= Stored items from a collection =

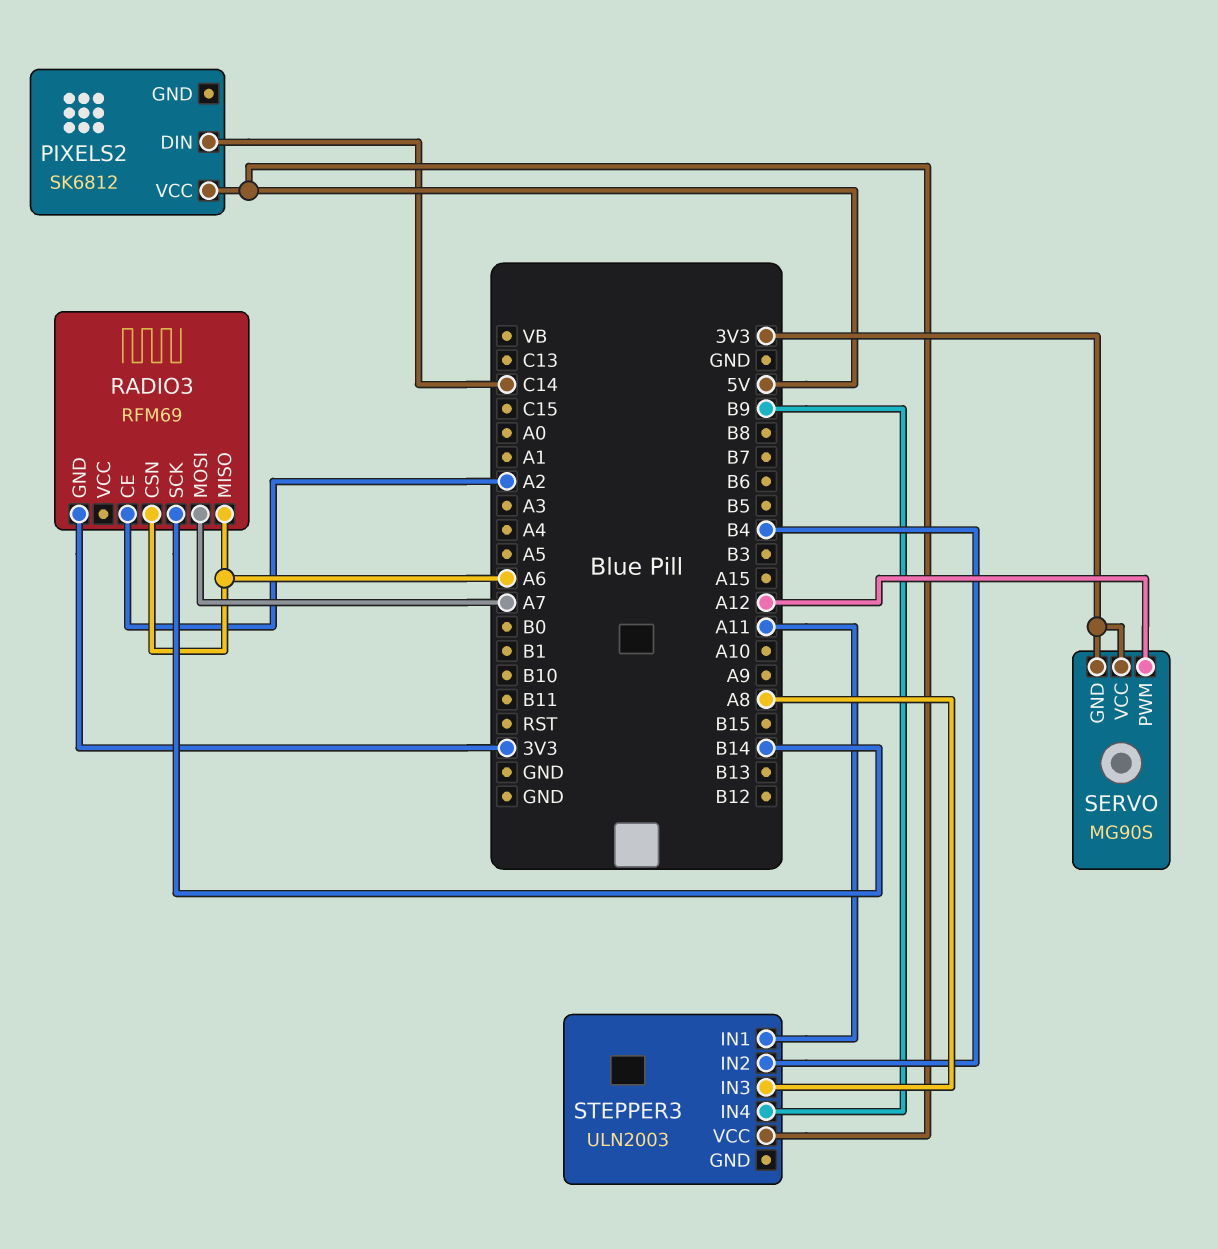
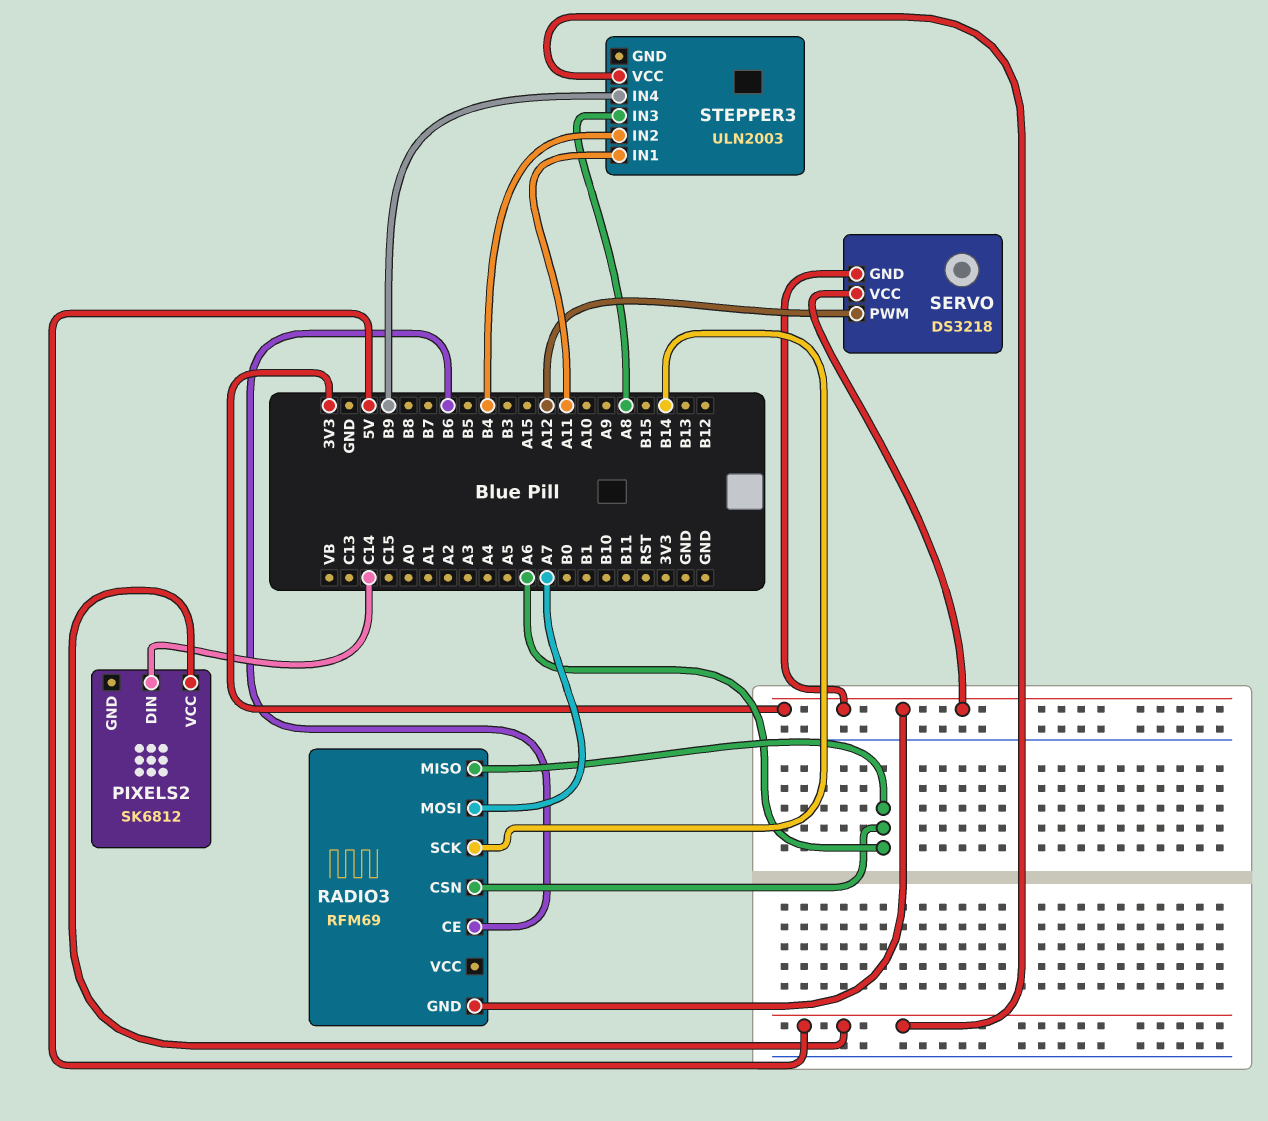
RADIO3 pin CE: A2 -> B6
SERVO: MG90S -> DS3218

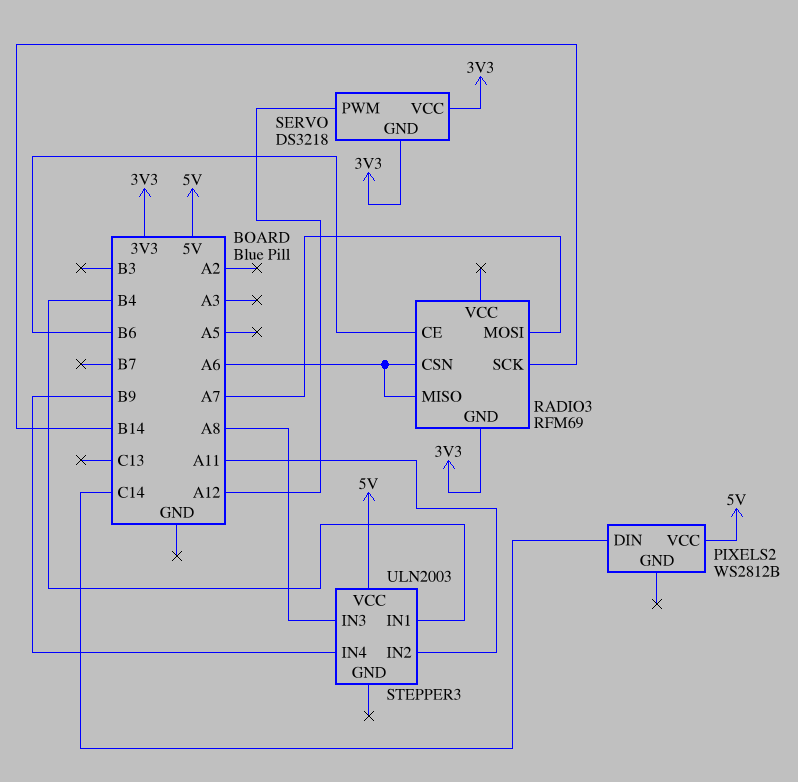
PIXELS2: SK6812 -> WS2812B
STEPPER3 pin IN1: A11 -> B4
STEPPER3 pin IN2: B4 -> A11

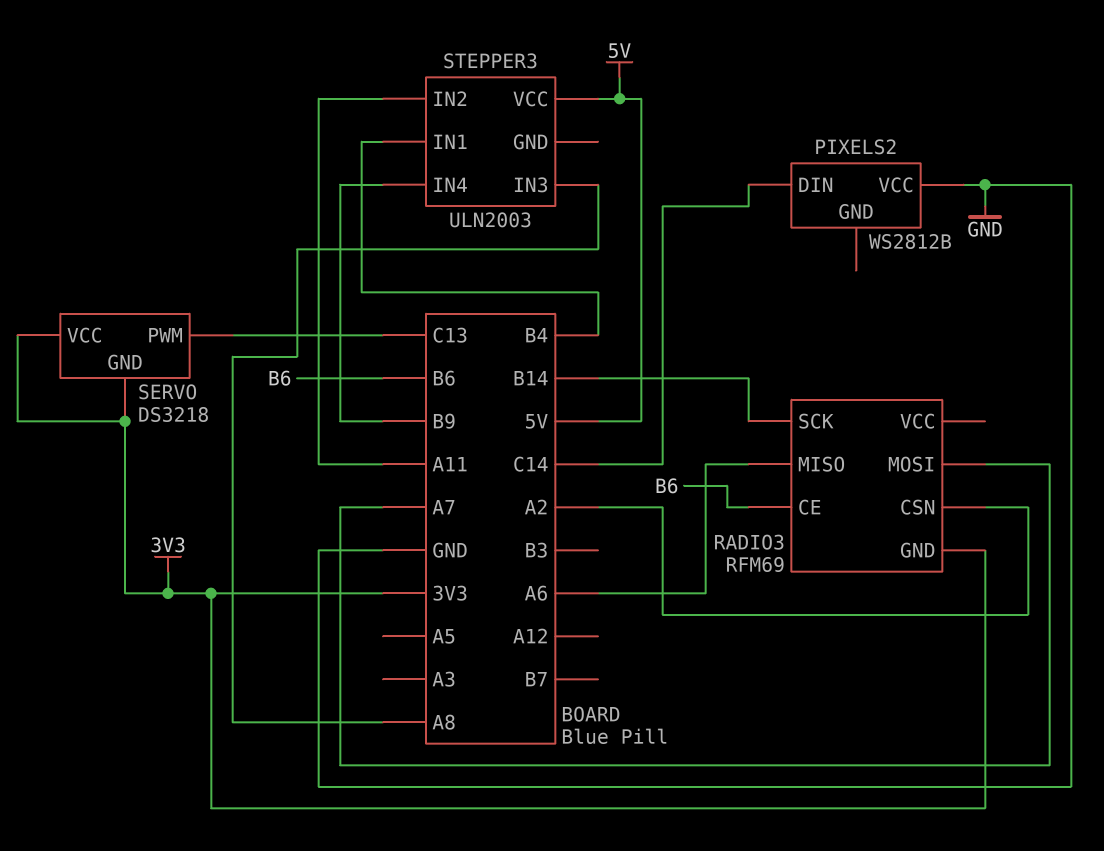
PIXELS2 pin VCC: 5V -> GND
RADIO3 pin CSN: A6 -> A2
SERVO pin PWM: A12 -> C13

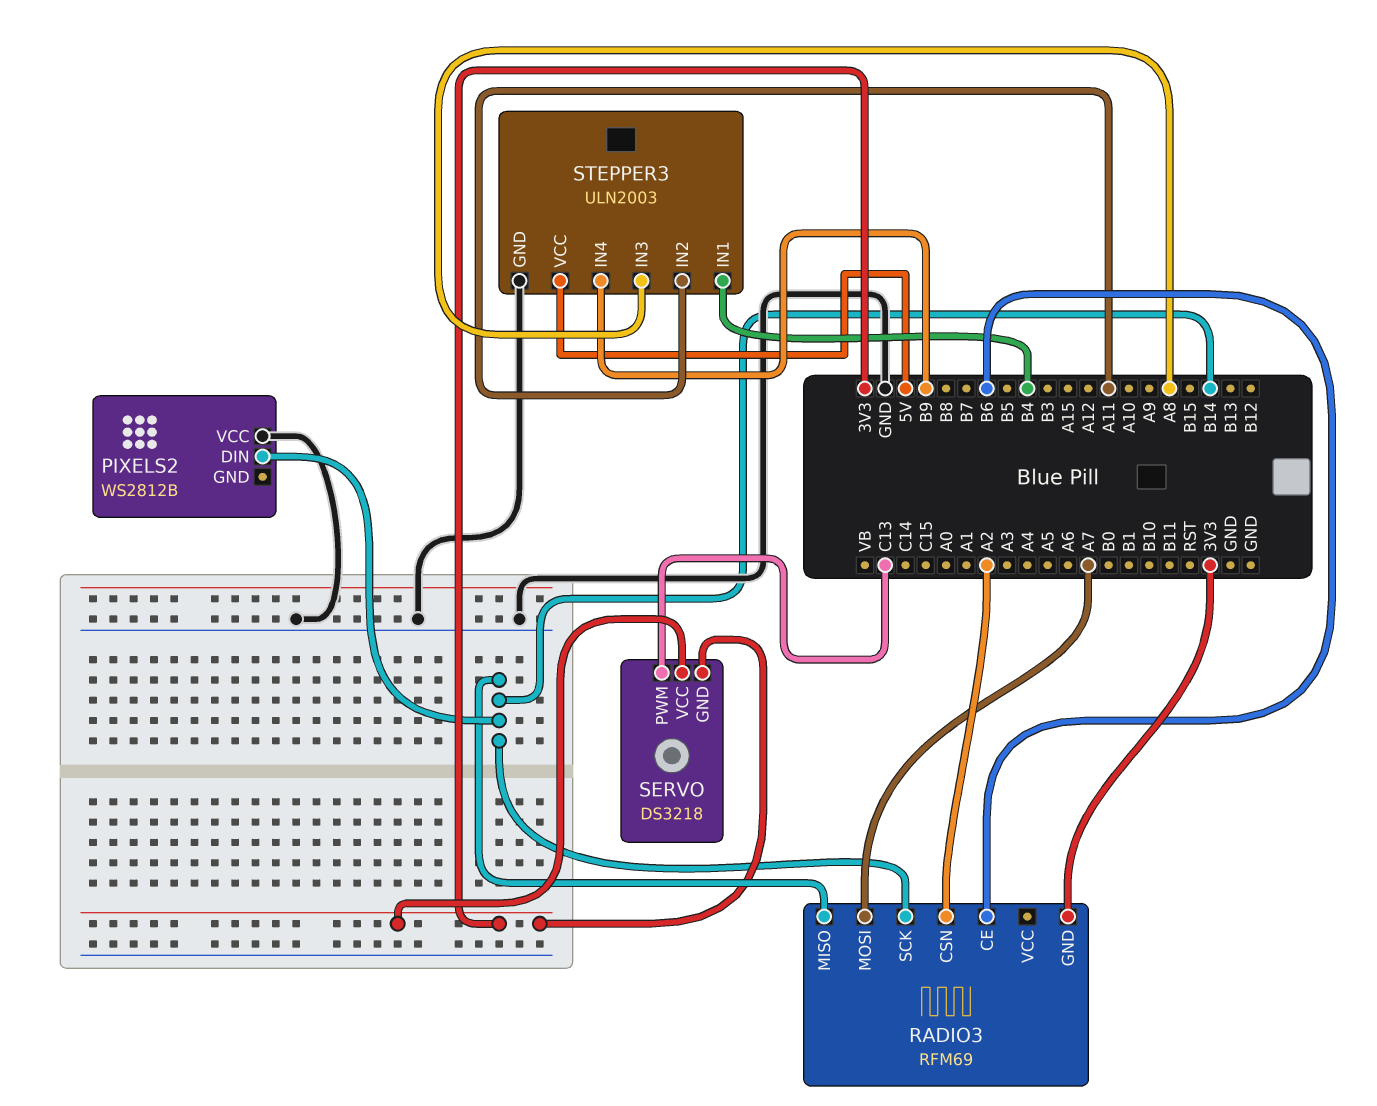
PIXELS2 pin DIN: C14 -> B14
RADIO3 pin MISO: A6 -> B14
STEPPER3 pin GND: none -> GND

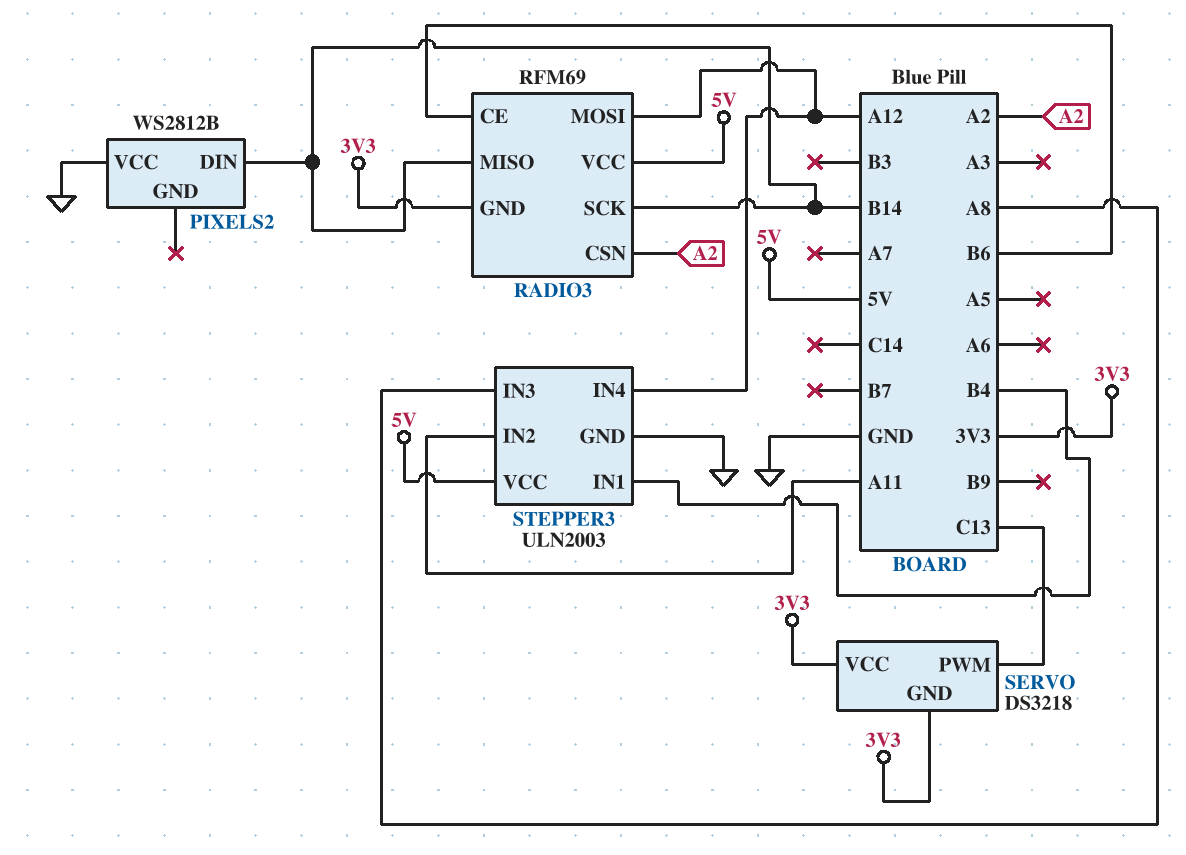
RADIO3 pin MOSI: A7 -> A12
RADIO3 pin VCC: none -> 5V
STEPPER3 pin IN4: B9 -> A12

= About this task =
Could you copy all of the entries above exactly, without the pictures?

= Result =
RADIO3 pin CE: A2 -> B6
SERVO: MG90S -> DS3218

PIXELS2: SK6812 -> WS2812B
STEPPER3 pin IN1: A11 -> B4
STEPPER3 pin IN2: B4 -> A11

PIXELS2 pin VCC: 5V -> GND
RADIO3 pin CSN: A6 -> A2
SERVO pin PWM: A12 -> C13

PIXELS2 pin DIN: C14 -> B14
RADIO3 pin MISO: A6 -> B14
STEPPER3 pin GND: none -> GND

RADIO3 pin MOSI: A7 -> A12
RADIO3 pin VCC: none -> 5V
STEPPER3 pin IN4: B9 -> A12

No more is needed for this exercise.